EXERCISE DATA Block Start
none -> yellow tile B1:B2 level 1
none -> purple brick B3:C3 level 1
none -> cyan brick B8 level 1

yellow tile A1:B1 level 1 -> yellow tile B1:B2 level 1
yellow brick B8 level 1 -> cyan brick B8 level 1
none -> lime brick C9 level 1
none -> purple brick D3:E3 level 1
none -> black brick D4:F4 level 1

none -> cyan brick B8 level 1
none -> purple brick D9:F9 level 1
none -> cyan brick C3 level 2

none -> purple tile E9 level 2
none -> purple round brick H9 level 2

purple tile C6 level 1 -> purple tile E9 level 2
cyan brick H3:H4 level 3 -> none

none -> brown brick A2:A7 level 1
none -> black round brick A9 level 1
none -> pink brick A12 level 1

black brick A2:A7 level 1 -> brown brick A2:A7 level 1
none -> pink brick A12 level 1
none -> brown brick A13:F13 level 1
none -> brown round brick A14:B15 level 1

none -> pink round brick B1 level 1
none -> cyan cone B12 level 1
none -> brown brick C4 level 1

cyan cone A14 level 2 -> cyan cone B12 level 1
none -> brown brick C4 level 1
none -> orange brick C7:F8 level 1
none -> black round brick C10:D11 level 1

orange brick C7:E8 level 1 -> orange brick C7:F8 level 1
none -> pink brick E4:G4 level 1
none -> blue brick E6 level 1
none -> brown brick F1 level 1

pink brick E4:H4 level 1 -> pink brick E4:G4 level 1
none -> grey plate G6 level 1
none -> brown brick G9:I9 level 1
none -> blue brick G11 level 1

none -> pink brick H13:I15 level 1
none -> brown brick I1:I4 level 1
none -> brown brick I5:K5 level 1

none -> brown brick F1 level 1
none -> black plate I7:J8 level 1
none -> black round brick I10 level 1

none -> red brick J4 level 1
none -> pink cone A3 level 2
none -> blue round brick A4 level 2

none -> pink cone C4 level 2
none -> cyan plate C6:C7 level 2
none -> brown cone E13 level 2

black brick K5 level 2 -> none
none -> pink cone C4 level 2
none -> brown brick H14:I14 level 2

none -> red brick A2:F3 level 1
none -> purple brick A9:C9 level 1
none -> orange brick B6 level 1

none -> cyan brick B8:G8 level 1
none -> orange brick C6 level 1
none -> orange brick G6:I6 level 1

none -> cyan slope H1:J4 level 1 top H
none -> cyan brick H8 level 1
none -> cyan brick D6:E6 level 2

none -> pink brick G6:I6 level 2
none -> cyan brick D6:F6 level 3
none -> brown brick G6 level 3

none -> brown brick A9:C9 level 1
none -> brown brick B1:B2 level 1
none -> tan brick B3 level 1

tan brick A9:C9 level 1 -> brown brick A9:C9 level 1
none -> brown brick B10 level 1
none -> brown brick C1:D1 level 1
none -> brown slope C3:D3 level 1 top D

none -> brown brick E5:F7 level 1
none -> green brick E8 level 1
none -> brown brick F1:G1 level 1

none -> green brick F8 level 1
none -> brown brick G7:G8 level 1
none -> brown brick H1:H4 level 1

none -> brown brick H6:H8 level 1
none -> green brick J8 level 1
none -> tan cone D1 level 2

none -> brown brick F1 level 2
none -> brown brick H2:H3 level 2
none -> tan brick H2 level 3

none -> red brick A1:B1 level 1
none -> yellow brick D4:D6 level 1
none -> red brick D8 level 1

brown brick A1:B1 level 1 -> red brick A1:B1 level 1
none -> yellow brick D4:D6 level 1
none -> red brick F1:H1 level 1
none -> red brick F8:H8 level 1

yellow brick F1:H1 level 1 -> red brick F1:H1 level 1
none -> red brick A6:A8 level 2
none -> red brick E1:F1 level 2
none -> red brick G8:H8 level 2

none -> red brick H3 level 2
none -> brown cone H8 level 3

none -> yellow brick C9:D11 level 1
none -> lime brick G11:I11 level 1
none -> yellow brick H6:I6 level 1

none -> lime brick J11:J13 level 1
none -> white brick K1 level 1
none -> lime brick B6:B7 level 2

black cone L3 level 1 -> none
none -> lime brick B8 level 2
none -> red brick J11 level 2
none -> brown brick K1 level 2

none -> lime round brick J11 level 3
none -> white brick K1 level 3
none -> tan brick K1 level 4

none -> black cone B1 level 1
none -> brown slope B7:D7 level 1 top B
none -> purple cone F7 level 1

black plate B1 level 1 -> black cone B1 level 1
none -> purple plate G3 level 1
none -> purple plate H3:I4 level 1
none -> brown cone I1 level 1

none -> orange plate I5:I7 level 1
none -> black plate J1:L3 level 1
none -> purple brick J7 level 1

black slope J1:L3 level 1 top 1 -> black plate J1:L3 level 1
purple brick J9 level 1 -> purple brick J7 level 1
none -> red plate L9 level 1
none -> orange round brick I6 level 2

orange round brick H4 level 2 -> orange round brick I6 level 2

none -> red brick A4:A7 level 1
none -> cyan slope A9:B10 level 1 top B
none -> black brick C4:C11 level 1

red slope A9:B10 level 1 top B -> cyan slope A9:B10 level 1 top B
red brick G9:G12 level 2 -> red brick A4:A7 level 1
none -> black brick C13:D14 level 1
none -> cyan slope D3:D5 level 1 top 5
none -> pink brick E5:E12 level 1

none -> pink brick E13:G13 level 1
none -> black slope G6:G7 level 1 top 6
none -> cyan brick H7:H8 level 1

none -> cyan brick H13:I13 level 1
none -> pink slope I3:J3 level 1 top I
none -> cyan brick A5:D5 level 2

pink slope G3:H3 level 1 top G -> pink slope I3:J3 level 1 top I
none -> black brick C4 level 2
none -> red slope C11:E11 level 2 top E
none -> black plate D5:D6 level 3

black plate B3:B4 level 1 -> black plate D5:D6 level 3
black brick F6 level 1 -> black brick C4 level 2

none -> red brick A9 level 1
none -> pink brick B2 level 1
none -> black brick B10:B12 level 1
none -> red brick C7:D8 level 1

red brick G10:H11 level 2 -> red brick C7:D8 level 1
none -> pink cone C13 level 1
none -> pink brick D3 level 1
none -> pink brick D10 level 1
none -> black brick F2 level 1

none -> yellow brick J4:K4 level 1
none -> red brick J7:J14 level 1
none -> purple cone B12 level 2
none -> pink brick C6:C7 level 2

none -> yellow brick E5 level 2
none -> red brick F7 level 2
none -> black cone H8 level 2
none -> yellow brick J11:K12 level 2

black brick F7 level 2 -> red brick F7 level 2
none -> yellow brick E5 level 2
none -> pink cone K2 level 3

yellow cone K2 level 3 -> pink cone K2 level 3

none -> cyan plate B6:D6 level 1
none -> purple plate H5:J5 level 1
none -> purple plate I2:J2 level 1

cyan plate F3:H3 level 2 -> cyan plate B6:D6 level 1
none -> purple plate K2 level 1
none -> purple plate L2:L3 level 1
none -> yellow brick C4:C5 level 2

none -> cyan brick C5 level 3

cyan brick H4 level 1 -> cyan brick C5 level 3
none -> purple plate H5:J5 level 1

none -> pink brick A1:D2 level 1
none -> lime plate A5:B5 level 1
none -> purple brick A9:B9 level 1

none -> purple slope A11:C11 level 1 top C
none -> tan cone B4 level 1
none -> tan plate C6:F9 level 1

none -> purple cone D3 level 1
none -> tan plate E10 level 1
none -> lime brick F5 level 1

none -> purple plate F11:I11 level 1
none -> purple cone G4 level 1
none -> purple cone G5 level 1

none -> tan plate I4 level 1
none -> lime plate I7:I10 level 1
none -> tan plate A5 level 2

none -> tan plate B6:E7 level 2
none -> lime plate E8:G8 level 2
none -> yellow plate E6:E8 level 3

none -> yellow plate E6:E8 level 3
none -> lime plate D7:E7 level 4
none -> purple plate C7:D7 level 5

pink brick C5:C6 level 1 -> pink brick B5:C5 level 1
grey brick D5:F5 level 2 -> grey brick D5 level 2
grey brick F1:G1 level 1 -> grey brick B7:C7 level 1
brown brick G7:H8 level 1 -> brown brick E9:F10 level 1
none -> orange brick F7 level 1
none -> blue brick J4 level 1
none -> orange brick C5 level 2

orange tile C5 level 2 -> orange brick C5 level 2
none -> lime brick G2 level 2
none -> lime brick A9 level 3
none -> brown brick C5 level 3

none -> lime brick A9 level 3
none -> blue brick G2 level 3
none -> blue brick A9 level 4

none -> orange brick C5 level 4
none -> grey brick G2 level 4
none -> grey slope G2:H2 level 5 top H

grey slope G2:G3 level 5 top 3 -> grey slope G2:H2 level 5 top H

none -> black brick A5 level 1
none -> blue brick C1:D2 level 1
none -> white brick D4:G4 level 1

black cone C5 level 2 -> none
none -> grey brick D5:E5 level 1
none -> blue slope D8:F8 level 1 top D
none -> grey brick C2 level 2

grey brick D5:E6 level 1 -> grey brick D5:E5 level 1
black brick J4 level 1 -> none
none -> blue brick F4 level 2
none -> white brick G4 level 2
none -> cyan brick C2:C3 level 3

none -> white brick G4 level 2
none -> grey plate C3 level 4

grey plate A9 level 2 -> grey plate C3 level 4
EXERCISE DATA Block End
# [EXERCISE GOAL]
Only one stretch of the records above is wanted: the lines between the one holding "none -> black slope G6:G7 level 1 top 6" and the one holding "black plate B3:B4", inclusive, reproduced exactly.

# [SOLUTION BELOW]
none -> black slope G6:G7 level 1 top 6
none -> cyan brick H7:H8 level 1

none -> cyan brick H13:I13 level 1
none -> pink slope I3:J3 level 1 top I
none -> cyan brick A5:D5 level 2

pink slope G3:H3 level 1 top G -> pink slope I3:J3 level 1 top I
none -> black brick C4 level 2
none -> red slope C11:E11 level 2 top E
none -> black plate D5:D6 level 3

black plate B3:B4 level 1 -> black plate D5:D6 level 3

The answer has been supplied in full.